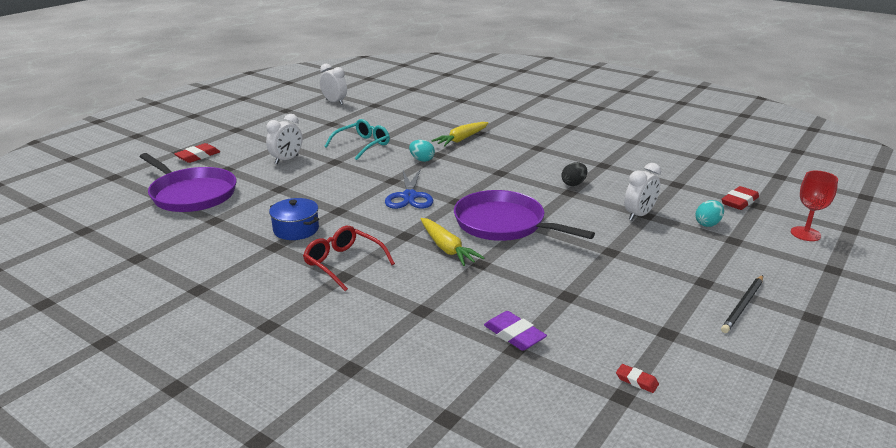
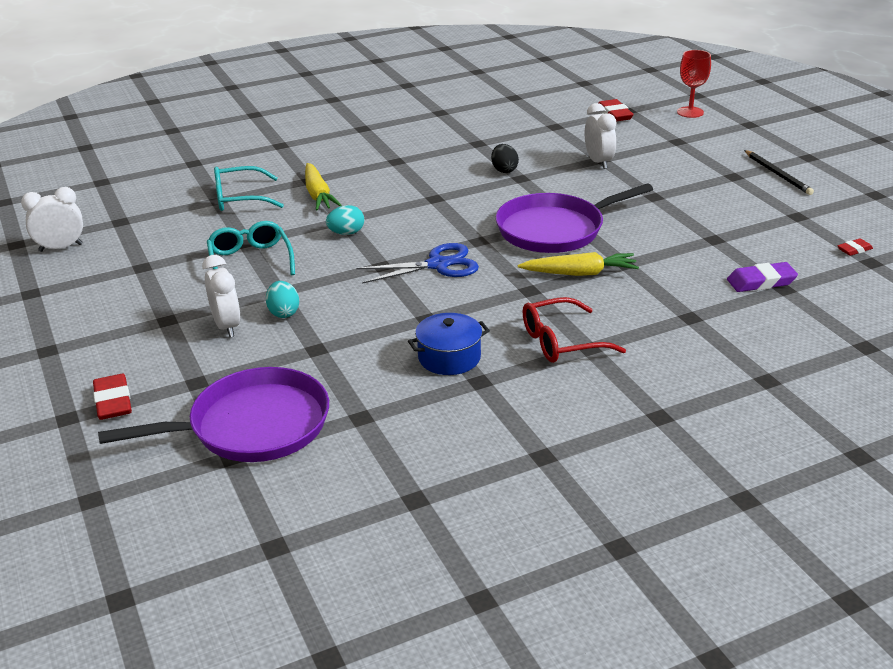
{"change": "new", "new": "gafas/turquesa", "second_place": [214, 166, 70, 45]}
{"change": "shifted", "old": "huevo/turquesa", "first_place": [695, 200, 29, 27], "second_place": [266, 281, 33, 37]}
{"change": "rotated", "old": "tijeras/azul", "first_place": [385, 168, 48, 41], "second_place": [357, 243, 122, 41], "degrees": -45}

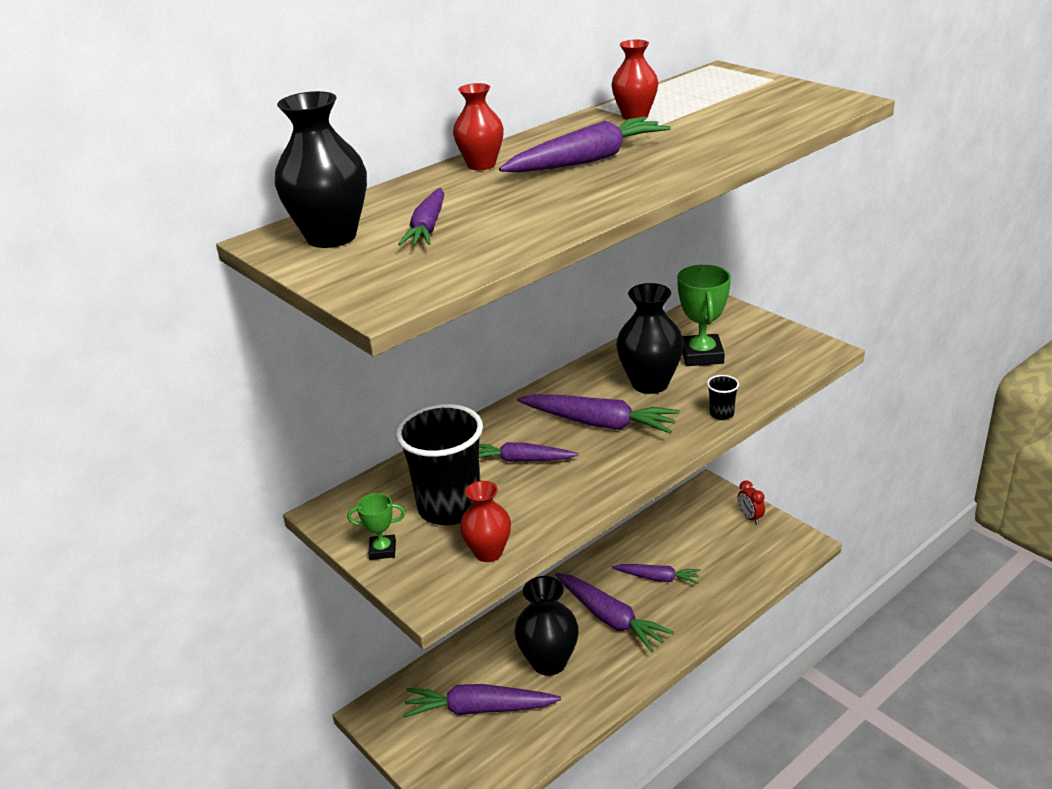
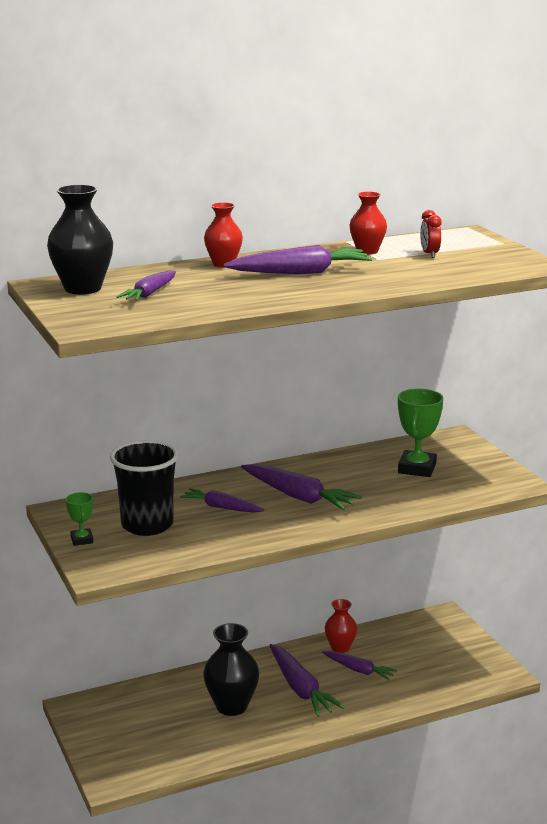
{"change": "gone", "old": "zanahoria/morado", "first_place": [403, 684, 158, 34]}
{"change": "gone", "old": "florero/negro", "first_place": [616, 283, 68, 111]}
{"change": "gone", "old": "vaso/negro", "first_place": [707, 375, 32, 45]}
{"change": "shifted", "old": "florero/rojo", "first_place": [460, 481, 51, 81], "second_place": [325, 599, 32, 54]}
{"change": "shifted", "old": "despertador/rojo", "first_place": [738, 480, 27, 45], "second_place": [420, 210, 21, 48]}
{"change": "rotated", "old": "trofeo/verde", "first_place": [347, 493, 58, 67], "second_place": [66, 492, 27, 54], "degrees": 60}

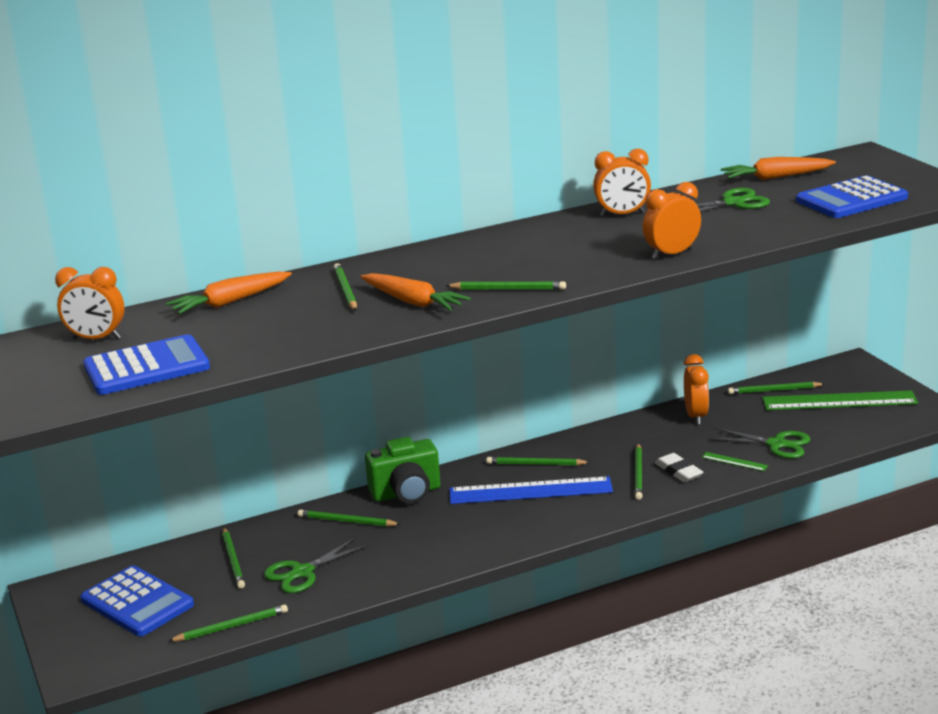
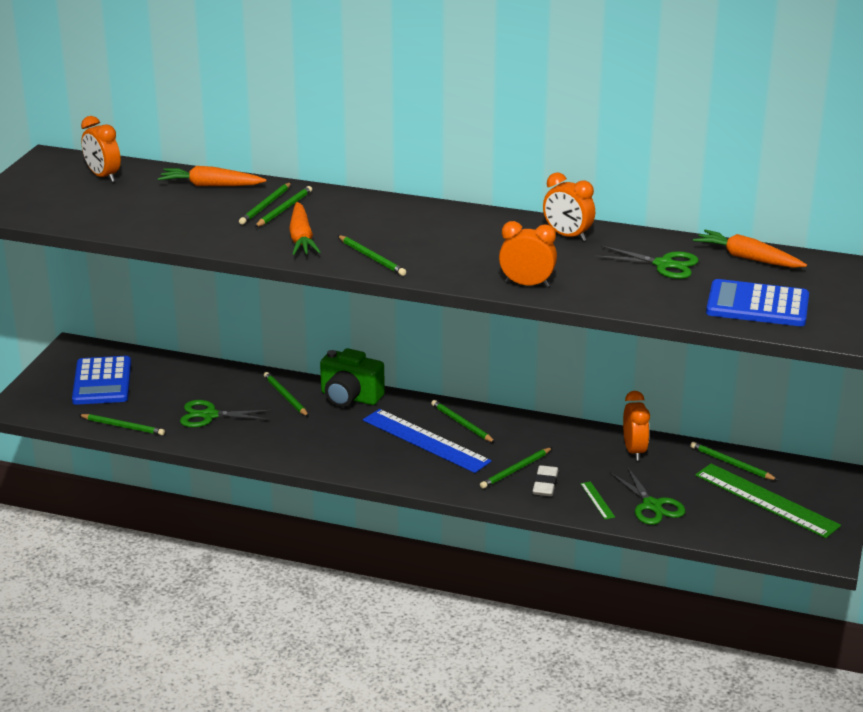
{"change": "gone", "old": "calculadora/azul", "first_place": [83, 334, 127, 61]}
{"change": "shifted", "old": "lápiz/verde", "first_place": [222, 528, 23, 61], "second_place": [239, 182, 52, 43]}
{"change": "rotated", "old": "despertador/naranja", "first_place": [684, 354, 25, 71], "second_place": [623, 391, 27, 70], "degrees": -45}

- - - - - - -

§ Exercise goal
Please copy out the whole listing exactly, minus its pictures.

§ Answer to the exercise
{"change": "new", "new": "gafas/turquesa", "second_place": [214, 166, 70, 45]}
{"change": "shifted", "old": "huevo/turquesa", "first_place": [695, 200, 29, 27], "second_place": [266, 281, 33, 37]}
{"change": "rotated", "old": "tijeras/azul", "first_place": [385, 168, 48, 41], "second_place": [357, 243, 122, 41], "degrees": -45}

{"change": "gone", "old": "zanahoria/morado", "first_place": [403, 684, 158, 34]}
{"change": "gone", "old": "florero/negro", "first_place": [616, 283, 68, 111]}
{"change": "gone", "old": "vaso/negro", "first_place": [707, 375, 32, 45]}
{"change": "shifted", "old": "florero/rojo", "first_place": [460, 481, 51, 81], "second_place": [325, 599, 32, 54]}
{"change": "shifted", "old": "despertador/rojo", "first_place": [738, 480, 27, 45], "second_place": [420, 210, 21, 48]}
{"change": "rotated", "old": "trofeo/verde", "first_place": [347, 493, 58, 67], "second_place": [66, 492, 27, 54], "degrees": 60}

{"change": "gone", "old": "calculadora/azul", "first_place": [83, 334, 127, 61]}
{"change": "shifted", "old": "lápiz/verde", "first_place": [222, 528, 23, 61], "second_place": [239, 182, 52, 43]}
{"change": "rotated", "old": "despertador/naranja", "first_place": [684, 354, 25, 71], "second_place": [623, 391, 27, 70], "degrees": -45}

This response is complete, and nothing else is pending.